(RECORDED INFORMATION)
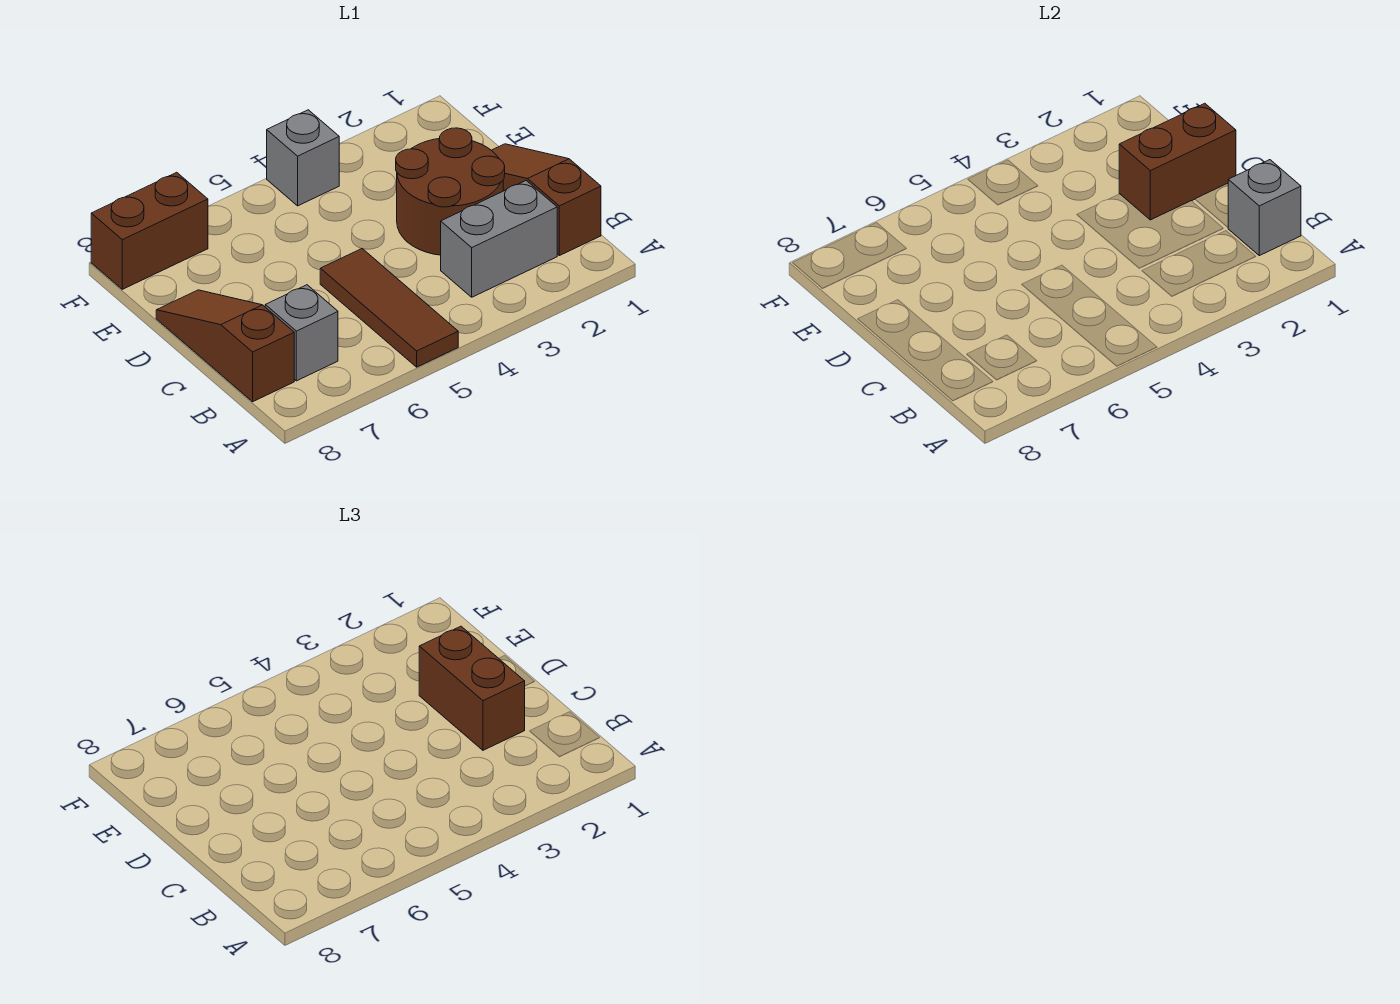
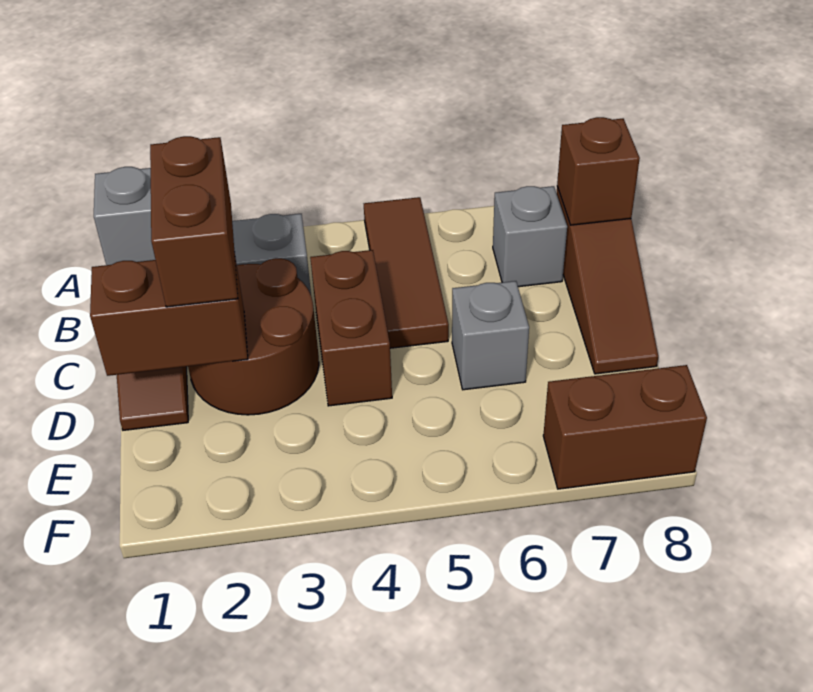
none -> brown brick B8 level 2
none -> brown brick C4:D4 level 1
grey brick F4 level 1 -> grey brick D6 level 1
(End RECORDED INFORMATION)
• DESCRIPTION OF THE TASK: Produce an exact copy of every line above, with the images left out.

• ANSWER TO THE EXERCISE:
none -> brown brick B8 level 2
none -> brown brick C4:D4 level 1
grey brick F4 level 1 -> grey brick D6 level 1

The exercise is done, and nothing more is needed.